** Task brief **
Each line of the data below between the one containing "IC39: NOT 74HC14" and the one containing "TP1: none -> test point (J1/2)", both included, is to be repeated exactly. Please omit pictures.

========

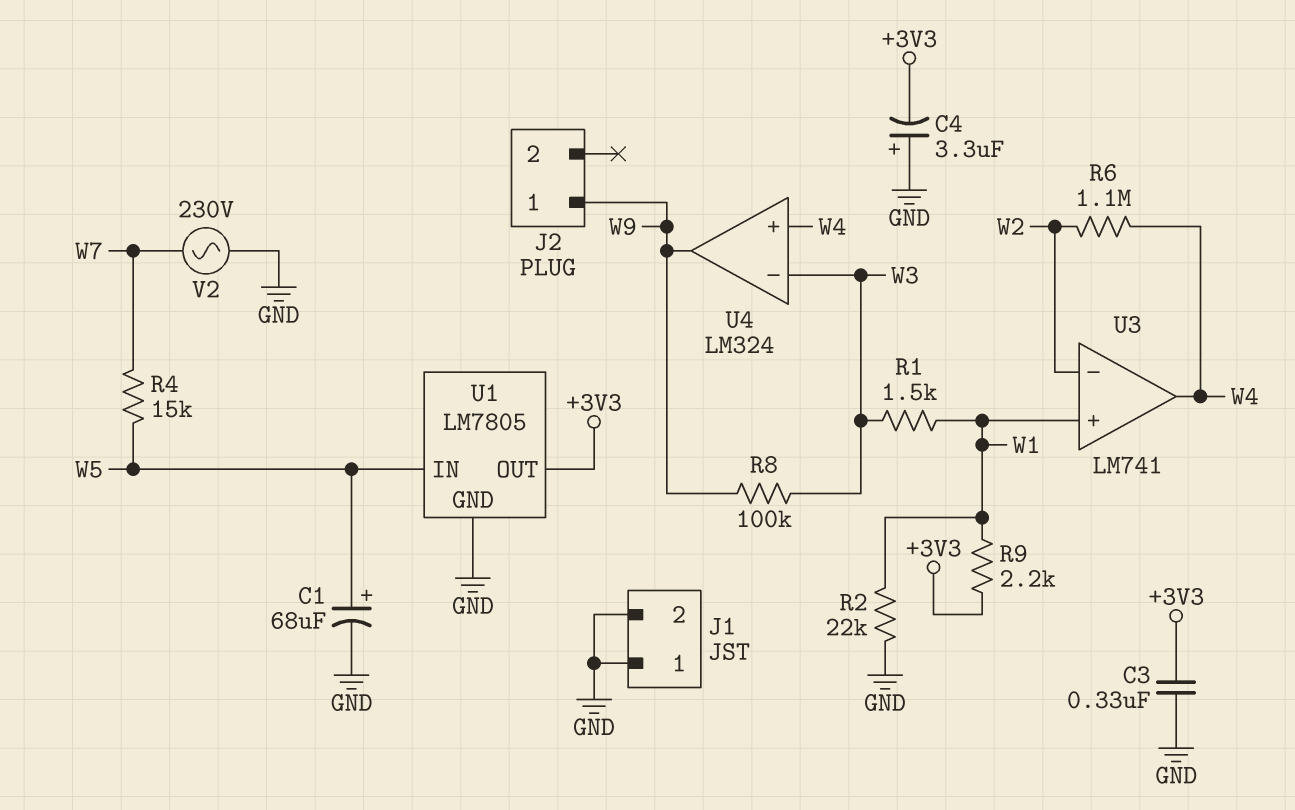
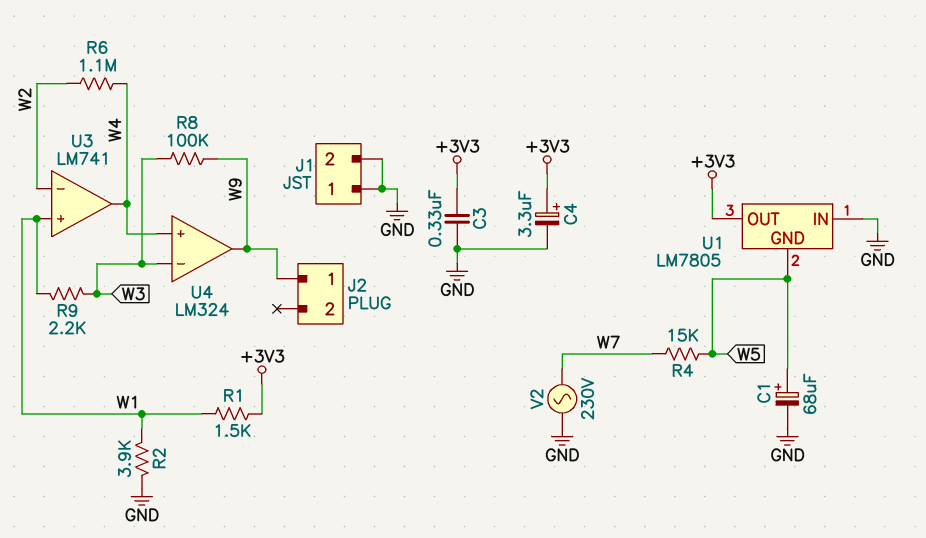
C4: 3.3uF (plus GND, minus +3V3) -> 3.3uF (plus +3V3, minus GND)
R1: 1.5k (W1, W3) -> 1.5k (+3V3, W1)
R2: 22k (GND, W1) -> 3.9k (GND, W1)
R9: 2.2k (+3V3, W1) -> 2.2k (W1, W3)
U1 pin GND: GND -> W5
U1 pin IN: W5 -> GND

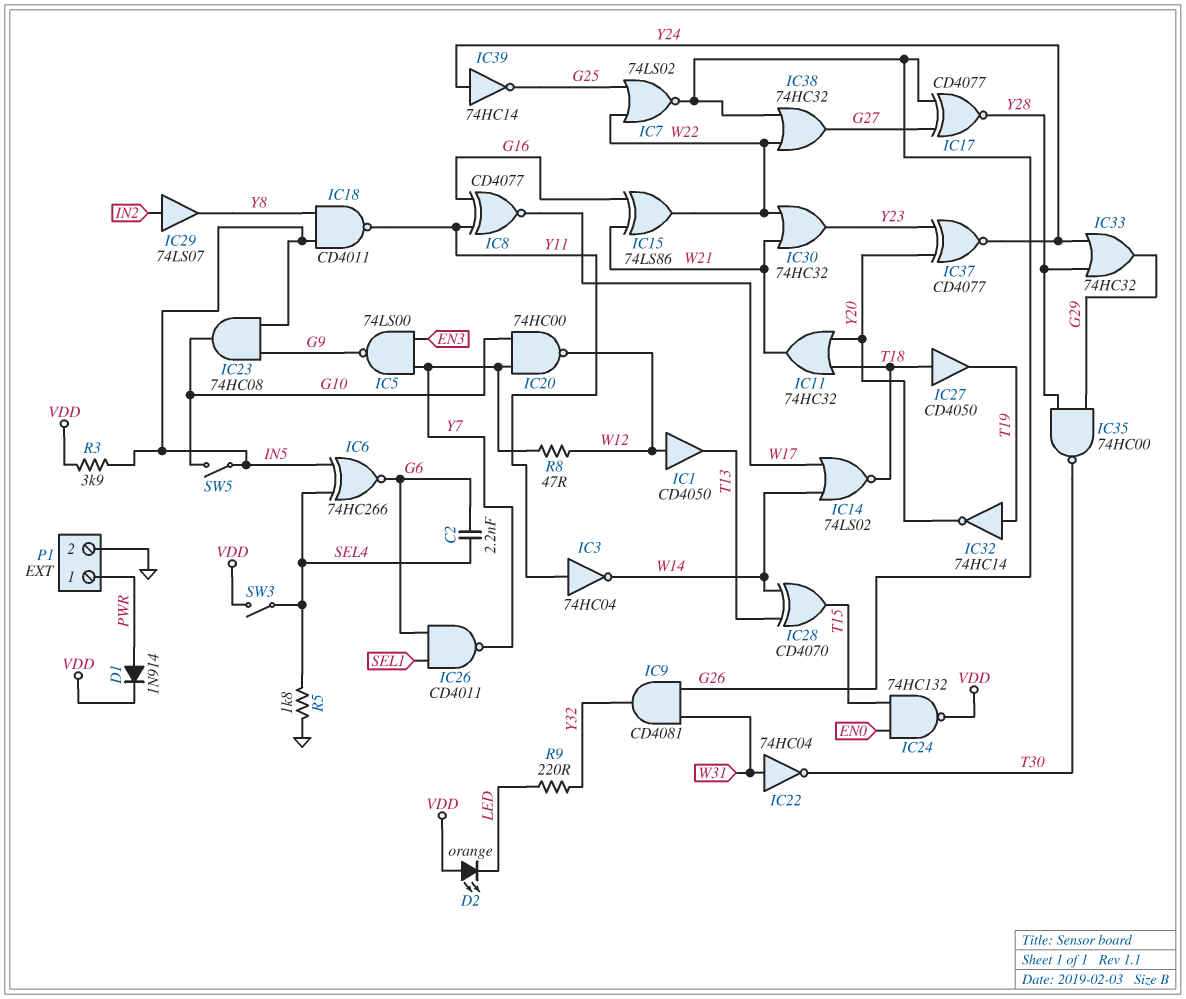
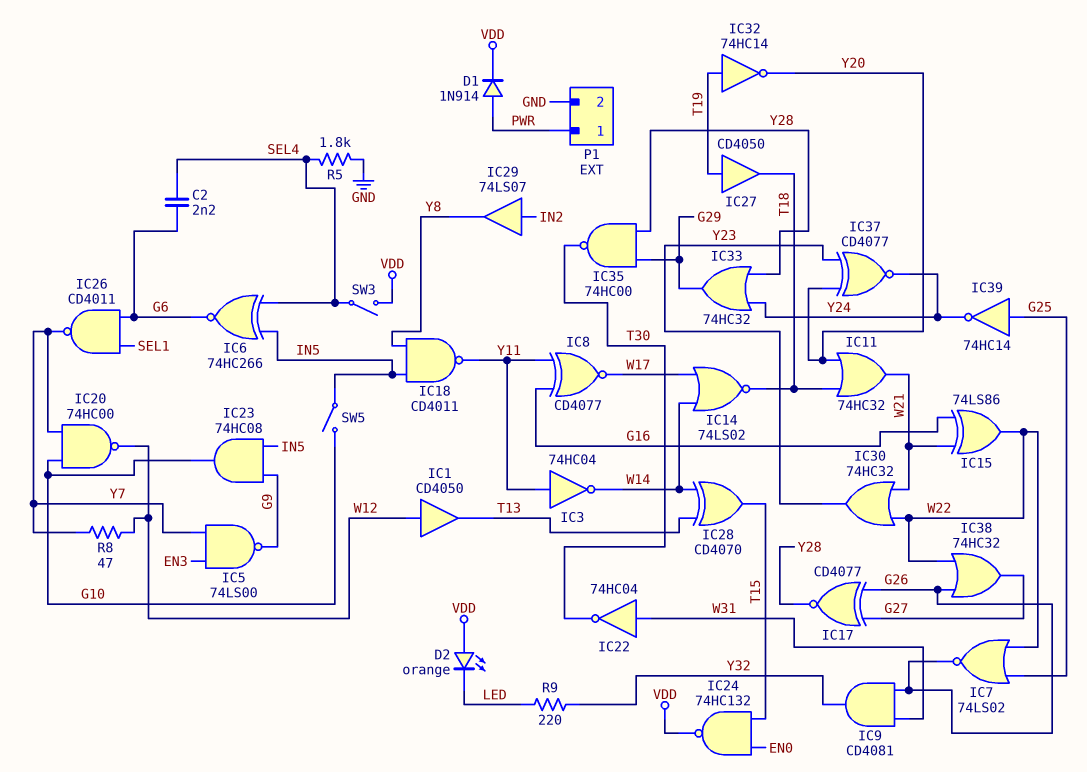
IC27: buffer CD4050 (in T18, out T19) -> buffer CD4050 (in T19, out T18)
IC39: NOT 74HC14 (in Y24, out G25) -> NOT 74HC14 (in G25, out Y24)
R3: 3.9k (IN5, VDD) -> none

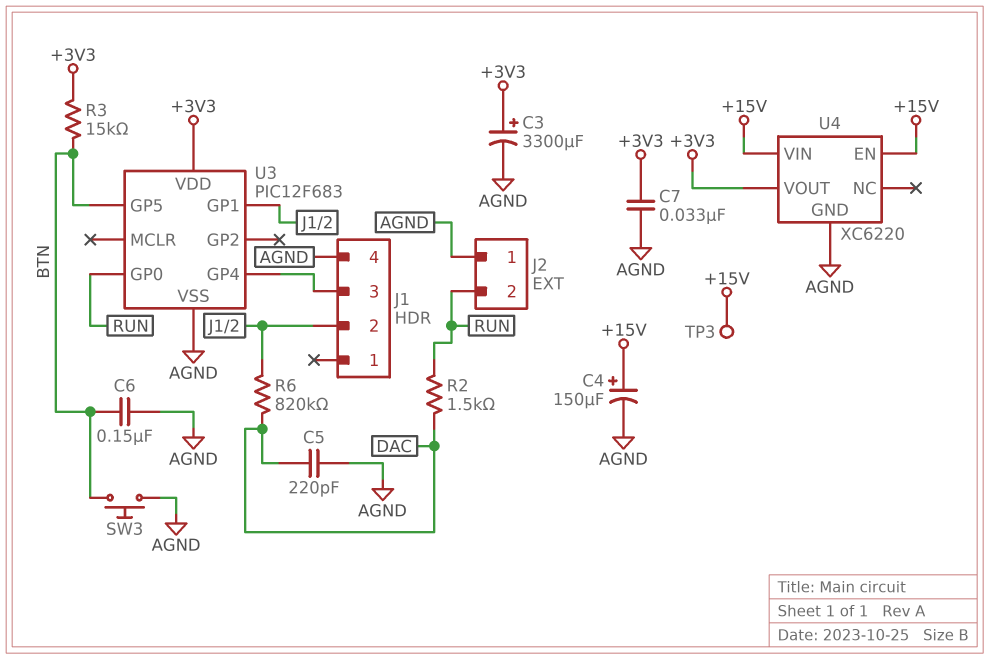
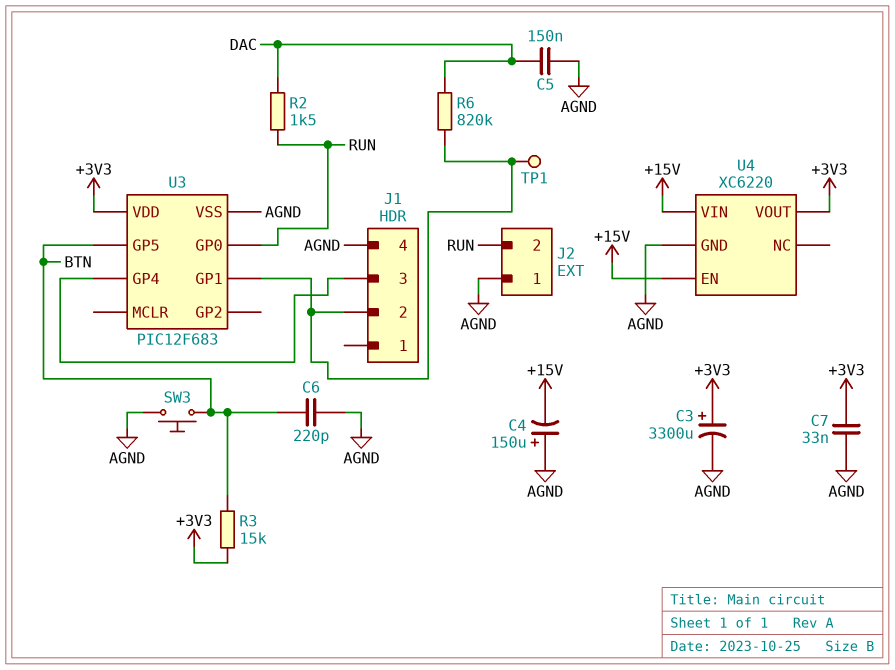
C4: 150uF (plus +15V, minus AGND) -> 150uF (plus AGND, minus +15V)
C5: 220pF (AGND, DAC) -> 150nF (AGND, DAC)
C6: 150nF (AGND, BTN) -> 220pF (AGND, BTN)
TP1: none -> test point (J1/2)
TP3: test point (+15V) -> none

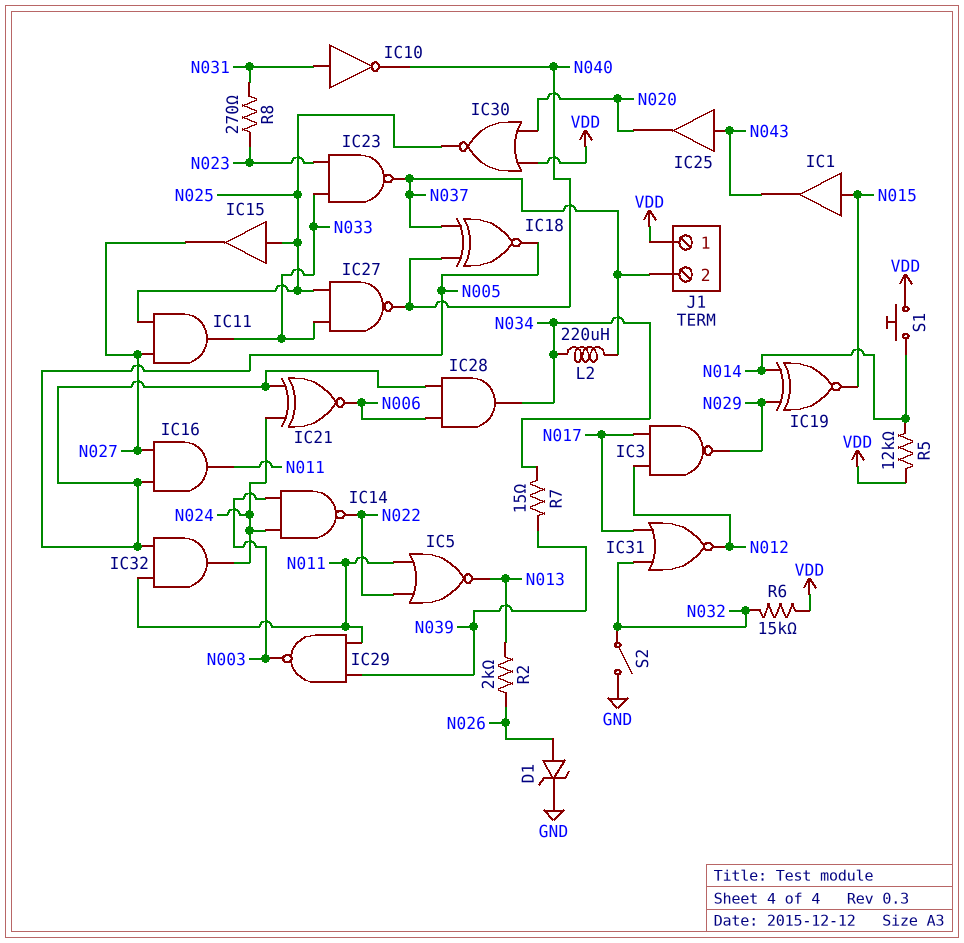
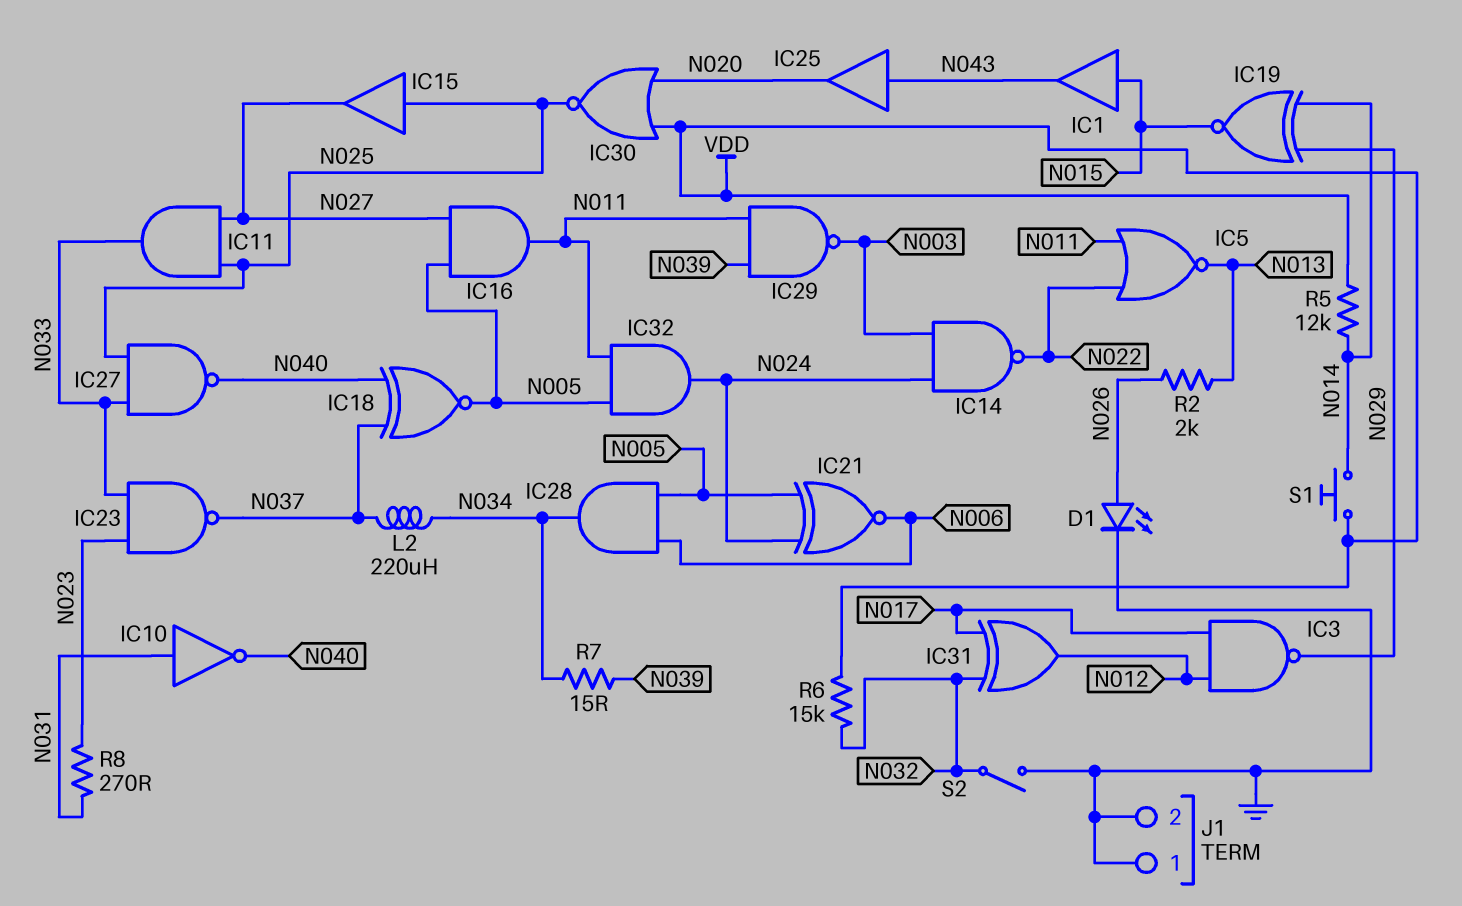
D1: zener (A N026, K GND) -> LED (A N026, K GND)
IC31: NOR (in N017, in N032, out N012) -> XOR (in N017, in N032, out N012)
J1 pin 1: VDD -> GND
J1 pin 2: N037 -> GND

========

** Response area **
IC39: NOT 74HC14 (in Y24, out G25) -> NOT 74HC14 (in G25, out Y24)
R3: 3.9k (IN5, VDD) -> none

C4: 150uF (plus +15V, minus AGND) -> 150uF (plus AGND, minus +15V)
C5: 220pF (AGND, DAC) -> 150nF (AGND, DAC)
C6: 150nF (AGND, BTN) -> 220pF (AGND, BTN)
TP1: none -> test point (J1/2)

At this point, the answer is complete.